* start RECORDS FOR THIS TASK *

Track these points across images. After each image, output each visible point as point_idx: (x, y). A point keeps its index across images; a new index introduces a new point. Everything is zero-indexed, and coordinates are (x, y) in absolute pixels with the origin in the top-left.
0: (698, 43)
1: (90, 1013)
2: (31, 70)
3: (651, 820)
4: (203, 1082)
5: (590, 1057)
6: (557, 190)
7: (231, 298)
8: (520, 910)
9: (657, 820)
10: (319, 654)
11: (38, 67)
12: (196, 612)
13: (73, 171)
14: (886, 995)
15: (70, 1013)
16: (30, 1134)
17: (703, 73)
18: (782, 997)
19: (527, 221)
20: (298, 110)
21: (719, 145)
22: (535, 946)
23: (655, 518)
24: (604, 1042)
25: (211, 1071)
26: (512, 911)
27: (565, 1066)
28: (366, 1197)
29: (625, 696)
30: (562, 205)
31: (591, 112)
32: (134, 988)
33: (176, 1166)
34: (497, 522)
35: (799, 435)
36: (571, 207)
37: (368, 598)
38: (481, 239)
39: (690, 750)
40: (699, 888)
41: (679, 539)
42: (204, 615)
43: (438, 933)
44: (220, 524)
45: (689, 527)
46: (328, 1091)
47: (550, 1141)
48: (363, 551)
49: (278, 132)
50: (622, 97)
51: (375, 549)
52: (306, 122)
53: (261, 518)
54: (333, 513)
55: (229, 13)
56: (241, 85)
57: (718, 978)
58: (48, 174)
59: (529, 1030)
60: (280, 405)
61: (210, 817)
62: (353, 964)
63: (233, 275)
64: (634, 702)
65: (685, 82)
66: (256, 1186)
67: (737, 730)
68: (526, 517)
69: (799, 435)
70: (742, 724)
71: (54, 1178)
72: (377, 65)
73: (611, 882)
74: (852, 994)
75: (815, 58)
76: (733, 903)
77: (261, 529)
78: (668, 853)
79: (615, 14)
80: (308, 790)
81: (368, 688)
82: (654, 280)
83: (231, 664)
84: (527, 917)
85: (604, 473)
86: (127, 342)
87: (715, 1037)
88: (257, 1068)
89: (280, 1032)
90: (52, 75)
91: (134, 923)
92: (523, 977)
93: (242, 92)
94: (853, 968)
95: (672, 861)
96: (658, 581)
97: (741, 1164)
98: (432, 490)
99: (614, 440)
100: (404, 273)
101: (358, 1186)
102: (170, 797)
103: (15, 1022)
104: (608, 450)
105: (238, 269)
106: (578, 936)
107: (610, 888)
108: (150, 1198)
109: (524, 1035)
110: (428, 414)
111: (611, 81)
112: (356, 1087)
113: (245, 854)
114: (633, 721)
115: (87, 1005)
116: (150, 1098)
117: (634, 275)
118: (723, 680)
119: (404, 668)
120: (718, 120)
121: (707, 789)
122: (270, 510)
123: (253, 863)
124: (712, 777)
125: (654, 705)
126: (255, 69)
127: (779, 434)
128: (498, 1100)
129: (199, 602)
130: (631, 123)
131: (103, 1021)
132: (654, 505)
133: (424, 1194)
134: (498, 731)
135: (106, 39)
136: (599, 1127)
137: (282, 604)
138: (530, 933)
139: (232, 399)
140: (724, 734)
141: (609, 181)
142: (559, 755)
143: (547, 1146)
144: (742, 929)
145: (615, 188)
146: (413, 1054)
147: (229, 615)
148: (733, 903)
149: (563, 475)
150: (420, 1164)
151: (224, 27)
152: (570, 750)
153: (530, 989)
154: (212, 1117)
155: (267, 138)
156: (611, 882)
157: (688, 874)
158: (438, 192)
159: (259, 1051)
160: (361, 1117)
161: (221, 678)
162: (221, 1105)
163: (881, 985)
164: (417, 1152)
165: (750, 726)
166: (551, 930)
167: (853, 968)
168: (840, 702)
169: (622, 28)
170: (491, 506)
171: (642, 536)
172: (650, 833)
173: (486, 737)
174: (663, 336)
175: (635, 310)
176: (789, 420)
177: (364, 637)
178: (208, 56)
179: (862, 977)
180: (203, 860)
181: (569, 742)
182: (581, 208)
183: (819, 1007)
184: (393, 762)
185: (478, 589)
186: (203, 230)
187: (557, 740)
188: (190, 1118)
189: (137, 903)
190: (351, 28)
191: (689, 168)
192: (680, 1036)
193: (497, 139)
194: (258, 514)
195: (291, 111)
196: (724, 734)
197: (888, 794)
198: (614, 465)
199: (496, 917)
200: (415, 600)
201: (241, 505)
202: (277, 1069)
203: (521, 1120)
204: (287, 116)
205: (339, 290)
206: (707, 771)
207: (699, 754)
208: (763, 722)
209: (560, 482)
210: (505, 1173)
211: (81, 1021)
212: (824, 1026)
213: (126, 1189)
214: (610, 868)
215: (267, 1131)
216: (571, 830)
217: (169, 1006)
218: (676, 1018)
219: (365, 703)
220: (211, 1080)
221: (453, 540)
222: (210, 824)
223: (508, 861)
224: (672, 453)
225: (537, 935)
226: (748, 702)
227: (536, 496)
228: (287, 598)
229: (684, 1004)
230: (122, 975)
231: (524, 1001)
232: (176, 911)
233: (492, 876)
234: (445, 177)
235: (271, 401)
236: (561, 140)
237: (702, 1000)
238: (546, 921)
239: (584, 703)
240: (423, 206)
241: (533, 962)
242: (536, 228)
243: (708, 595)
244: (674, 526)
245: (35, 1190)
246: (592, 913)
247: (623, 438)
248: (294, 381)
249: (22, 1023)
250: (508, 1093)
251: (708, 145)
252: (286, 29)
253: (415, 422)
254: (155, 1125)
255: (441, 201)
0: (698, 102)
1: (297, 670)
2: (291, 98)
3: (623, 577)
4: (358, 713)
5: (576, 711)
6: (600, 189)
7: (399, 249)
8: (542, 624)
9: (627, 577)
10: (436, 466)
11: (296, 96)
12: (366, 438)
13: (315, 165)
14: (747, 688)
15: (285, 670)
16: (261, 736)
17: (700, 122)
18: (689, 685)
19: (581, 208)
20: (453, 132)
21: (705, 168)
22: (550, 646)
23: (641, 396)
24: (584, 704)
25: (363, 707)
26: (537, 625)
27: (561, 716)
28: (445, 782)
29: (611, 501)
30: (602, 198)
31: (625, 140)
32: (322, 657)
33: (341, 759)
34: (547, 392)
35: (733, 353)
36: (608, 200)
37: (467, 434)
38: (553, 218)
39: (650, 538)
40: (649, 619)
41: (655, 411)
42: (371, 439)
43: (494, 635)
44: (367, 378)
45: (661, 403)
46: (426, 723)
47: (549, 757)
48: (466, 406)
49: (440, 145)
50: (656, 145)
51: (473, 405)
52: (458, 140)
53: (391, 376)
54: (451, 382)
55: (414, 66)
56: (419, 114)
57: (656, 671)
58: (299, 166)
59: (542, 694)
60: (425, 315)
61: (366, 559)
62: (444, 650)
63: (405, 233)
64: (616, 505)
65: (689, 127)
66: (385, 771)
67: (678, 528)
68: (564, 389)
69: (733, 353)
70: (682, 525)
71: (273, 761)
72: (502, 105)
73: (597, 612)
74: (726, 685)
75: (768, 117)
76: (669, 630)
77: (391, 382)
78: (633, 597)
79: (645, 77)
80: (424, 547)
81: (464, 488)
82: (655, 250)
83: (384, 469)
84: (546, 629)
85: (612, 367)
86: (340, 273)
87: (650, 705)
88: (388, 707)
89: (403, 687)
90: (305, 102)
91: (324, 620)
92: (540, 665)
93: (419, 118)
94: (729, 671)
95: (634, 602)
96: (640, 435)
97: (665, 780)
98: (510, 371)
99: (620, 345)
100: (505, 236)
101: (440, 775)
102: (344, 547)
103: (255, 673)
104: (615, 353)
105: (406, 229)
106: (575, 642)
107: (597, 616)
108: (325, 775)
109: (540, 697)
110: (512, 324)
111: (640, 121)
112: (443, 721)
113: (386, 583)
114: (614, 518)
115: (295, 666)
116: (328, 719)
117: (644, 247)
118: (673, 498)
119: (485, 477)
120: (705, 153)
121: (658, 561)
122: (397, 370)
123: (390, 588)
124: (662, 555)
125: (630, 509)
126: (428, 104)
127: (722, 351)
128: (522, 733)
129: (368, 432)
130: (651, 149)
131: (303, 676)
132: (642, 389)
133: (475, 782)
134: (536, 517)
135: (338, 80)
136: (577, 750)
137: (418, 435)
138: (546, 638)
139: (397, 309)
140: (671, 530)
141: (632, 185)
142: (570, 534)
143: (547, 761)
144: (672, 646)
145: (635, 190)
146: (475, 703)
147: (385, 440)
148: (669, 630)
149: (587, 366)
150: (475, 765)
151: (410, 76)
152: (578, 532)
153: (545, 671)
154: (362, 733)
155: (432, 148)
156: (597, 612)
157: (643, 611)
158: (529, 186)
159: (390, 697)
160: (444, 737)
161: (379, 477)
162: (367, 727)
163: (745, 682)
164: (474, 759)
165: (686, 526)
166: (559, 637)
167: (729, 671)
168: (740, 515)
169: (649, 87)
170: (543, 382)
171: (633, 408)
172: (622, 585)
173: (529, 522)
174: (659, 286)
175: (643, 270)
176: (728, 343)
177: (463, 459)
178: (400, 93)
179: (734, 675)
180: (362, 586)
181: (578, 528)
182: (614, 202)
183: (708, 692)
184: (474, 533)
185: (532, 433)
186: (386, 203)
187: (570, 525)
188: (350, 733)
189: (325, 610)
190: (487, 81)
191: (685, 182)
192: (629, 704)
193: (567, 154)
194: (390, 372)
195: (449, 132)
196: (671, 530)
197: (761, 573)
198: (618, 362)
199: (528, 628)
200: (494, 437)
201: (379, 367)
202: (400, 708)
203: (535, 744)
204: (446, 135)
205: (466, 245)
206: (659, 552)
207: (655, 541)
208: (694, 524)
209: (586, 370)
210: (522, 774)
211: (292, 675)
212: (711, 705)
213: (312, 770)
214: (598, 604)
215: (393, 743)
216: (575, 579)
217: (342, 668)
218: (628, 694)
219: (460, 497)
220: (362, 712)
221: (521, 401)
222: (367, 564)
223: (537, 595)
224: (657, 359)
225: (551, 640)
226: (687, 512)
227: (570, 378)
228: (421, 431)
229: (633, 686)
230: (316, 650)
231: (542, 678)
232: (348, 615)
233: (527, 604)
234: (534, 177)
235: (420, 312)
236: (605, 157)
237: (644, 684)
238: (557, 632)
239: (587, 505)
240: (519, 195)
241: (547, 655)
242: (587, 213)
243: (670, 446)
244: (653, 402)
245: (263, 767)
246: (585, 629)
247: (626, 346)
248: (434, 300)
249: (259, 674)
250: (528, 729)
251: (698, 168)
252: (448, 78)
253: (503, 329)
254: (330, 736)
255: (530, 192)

* end RECORDS FOR THIS TASK *

> **EXERCISE DESCRIPTION**
Transcribe the material without changes, starting with its first line and going on through the line containing "34: (497, 522)", both ends included.

> **WRITTEN SOLUTION**
Track these points across images. After each image, output each visible point as point_idx: (x, y). A point keeps its index across images; a new index introduces a new point. Everything is zero-indexed, and coordinates are (x, y) in absolute pixels with the origin in the top-left.
0: (698, 43)
1: (90, 1013)
2: (31, 70)
3: (651, 820)
4: (203, 1082)
5: (590, 1057)
6: (557, 190)
7: (231, 298)
8: (520, 910)
9: (657, 820)
10: (319, 654)
11: (38, 67)
12: (196, 612)
13: (73, 171)
14: (886, 995)
15: (70, 1013)
16: (30, 1134)
17: (703, 73)
18: (782, 997)
19: (527, 221)
20: (298, 110)
21: (719, 145)
22: (535, 946)
23: (655, 518)
24: (604, 1042)
25: (211, 1071)
26: (512, 911)
27: (565, 1066)
28: (366, 1197)
29: (625, 696)
30: (562, 205)
31: (591, 112)
32: (134, 988)
33: (176, 1166)
34: (497, 522)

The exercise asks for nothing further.